### What the exercise asks
Print the entries underneath word for word, omitting whatever pictures they contain.

Object transformation records:
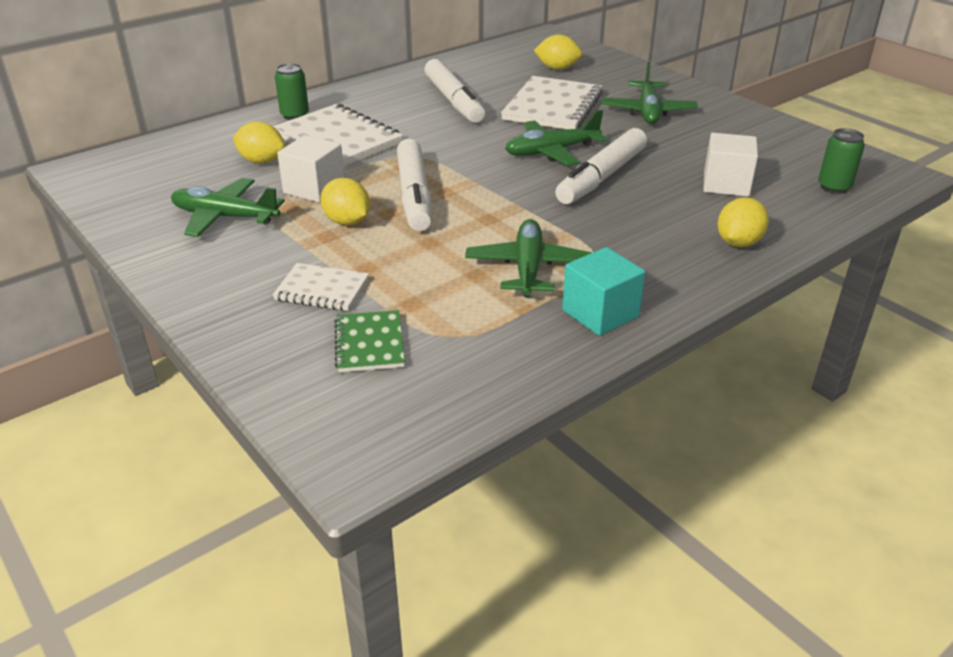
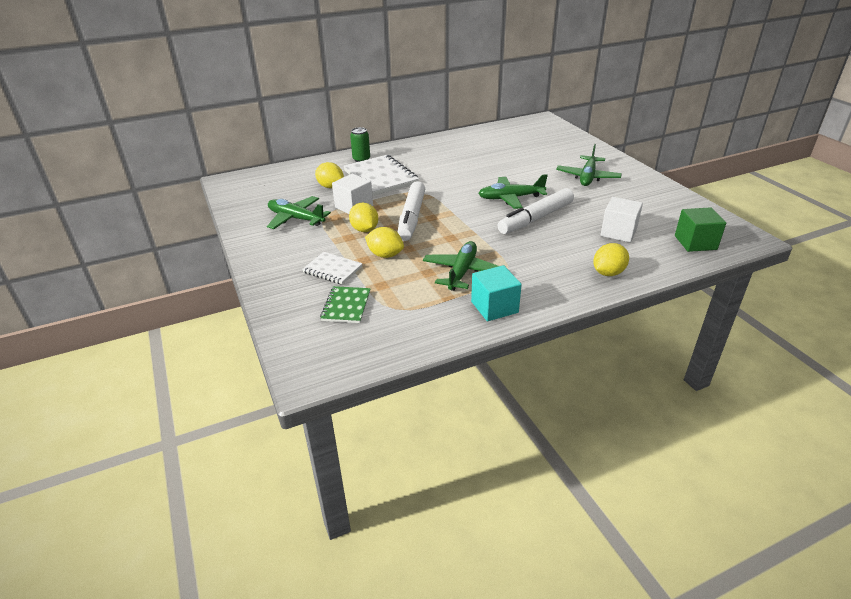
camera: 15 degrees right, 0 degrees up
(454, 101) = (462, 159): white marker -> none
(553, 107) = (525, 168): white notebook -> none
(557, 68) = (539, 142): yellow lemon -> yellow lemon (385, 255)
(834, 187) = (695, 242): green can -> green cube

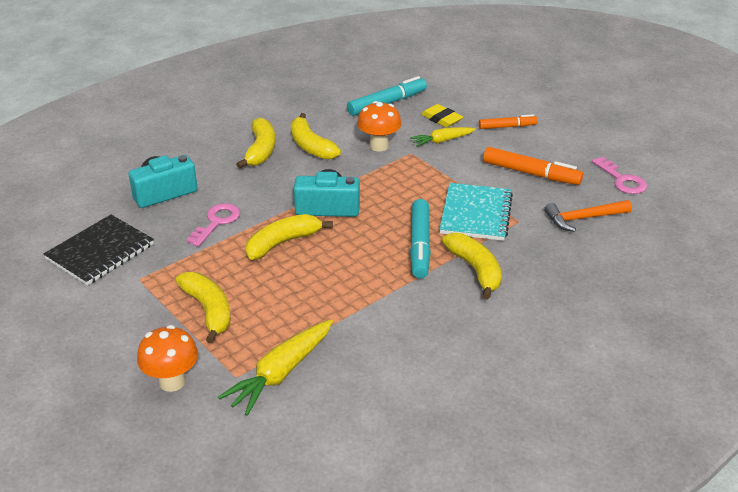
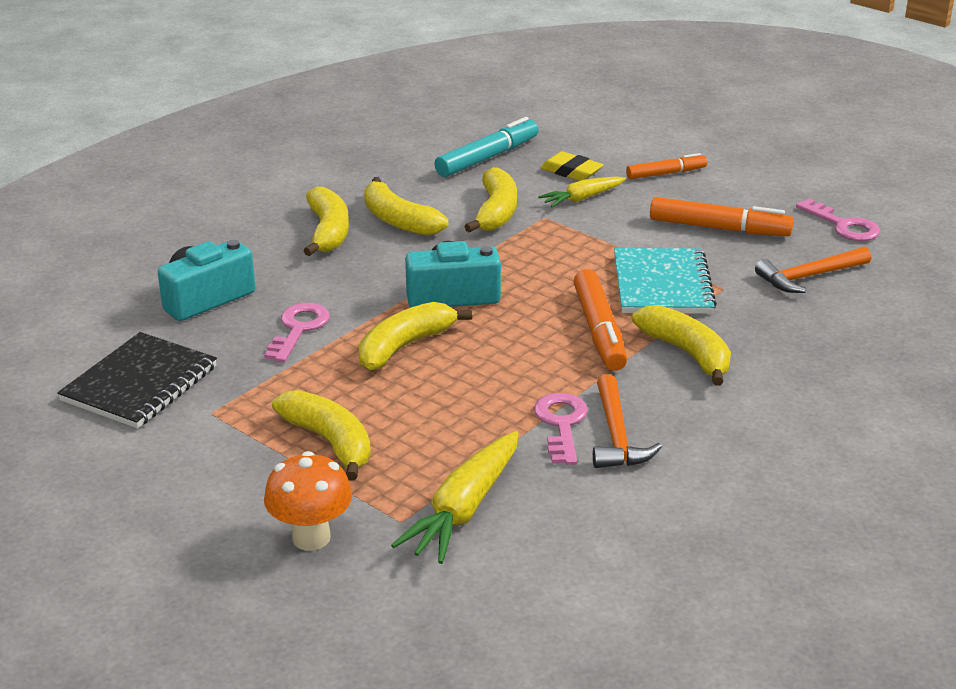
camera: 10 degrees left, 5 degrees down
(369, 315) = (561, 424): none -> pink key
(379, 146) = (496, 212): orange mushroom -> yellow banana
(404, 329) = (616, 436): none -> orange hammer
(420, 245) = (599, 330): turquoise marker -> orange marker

### Solution to the problem
camera: 15 degrees right, 0 degrees up
(454, 101) = (462, 159): white marker -> none
(553, 107) = (525, 168): white notebook -> none
(557, 68) = (539, 142): yellow lemon -> yellow lemon (385, 255)
(834, 187) = (695, 242): green can -> green cube

camera: 10 degrees left, 5 degrees down
(369, 315) = (561, 424): none -> pink key
(379, 146) = (496, 212): orange mushroom -> yellow banana
(404, 329) = (616, 436): none -> orange hammer
(420, 245) = (599, 330): turquoise marker -> orange marker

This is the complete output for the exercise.